* [Work to complete] The lines to extract begin at the line that contains "STEPPER2 pin IN4: TX -> D0" and run through the last line of the listing; reproduce them exactly, minus any pictures.

***

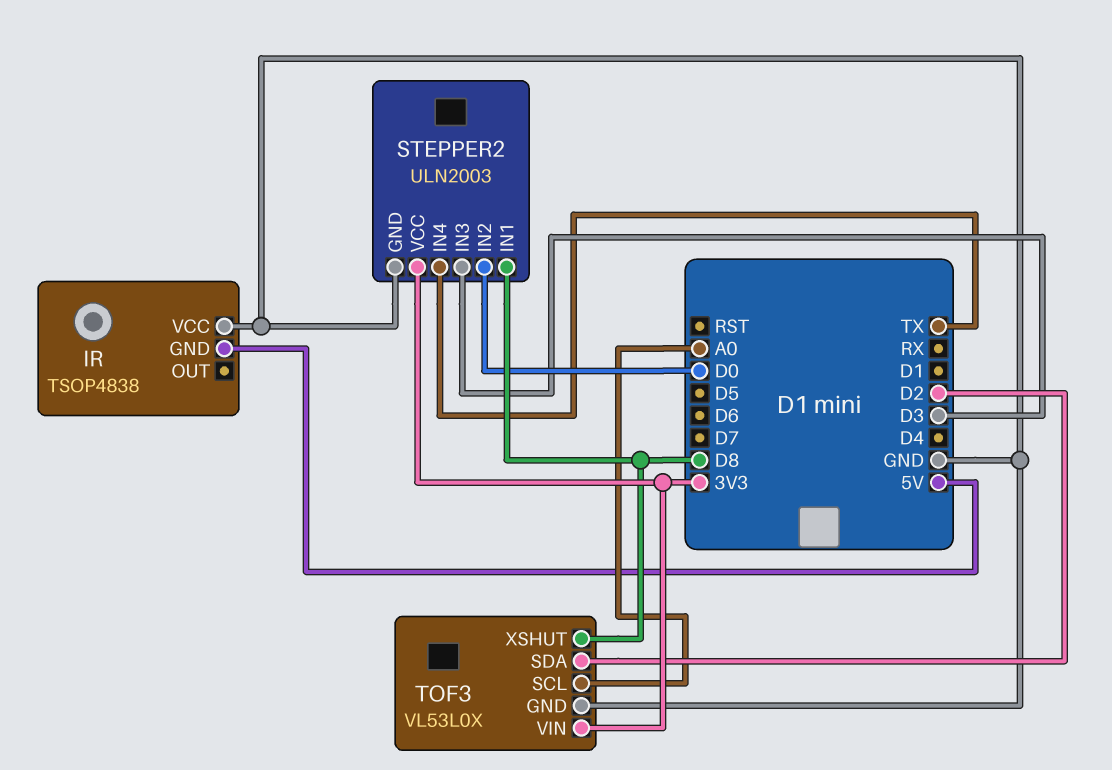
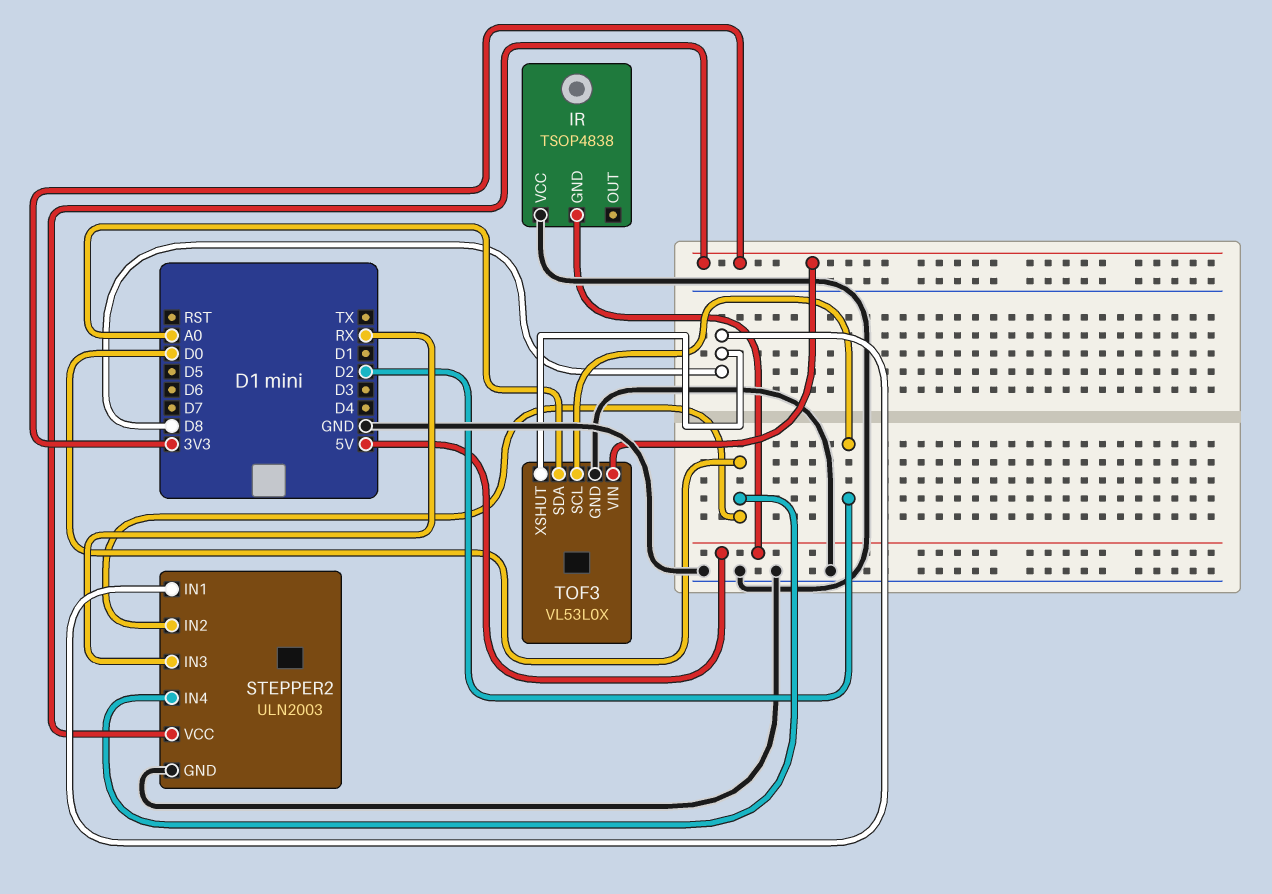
STEPPER2 pin IN3: D3 -> RX
STEPPER2 pin IN4: TX -> D0
TOF3 pin SCL: A0 -> D2
TOF3 pin SDA: D2 -> A0

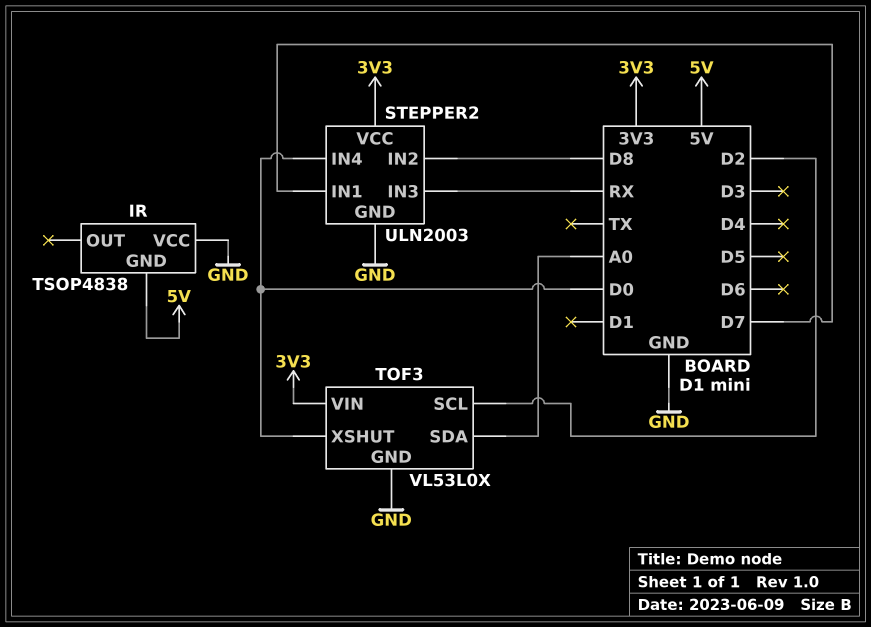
STEPPER2 pin IN1: D8 -> D7
STEPPER2 pin IN2: D0 -> D8
TOF3 pin XSHUT: D8 -> D0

***

* [Solution for this exercise]
STEPPER2 pin IN4: TX -> D0
TOF3 pin SCL: A0 -> D2
TOF3 pin SDA: D2 -> A0

STEPPER2 pin IN1: D8 -> D7
STEPPER2 pin IN2: D0 -> D8
TOF3 pin XSHUT: D8 -> D0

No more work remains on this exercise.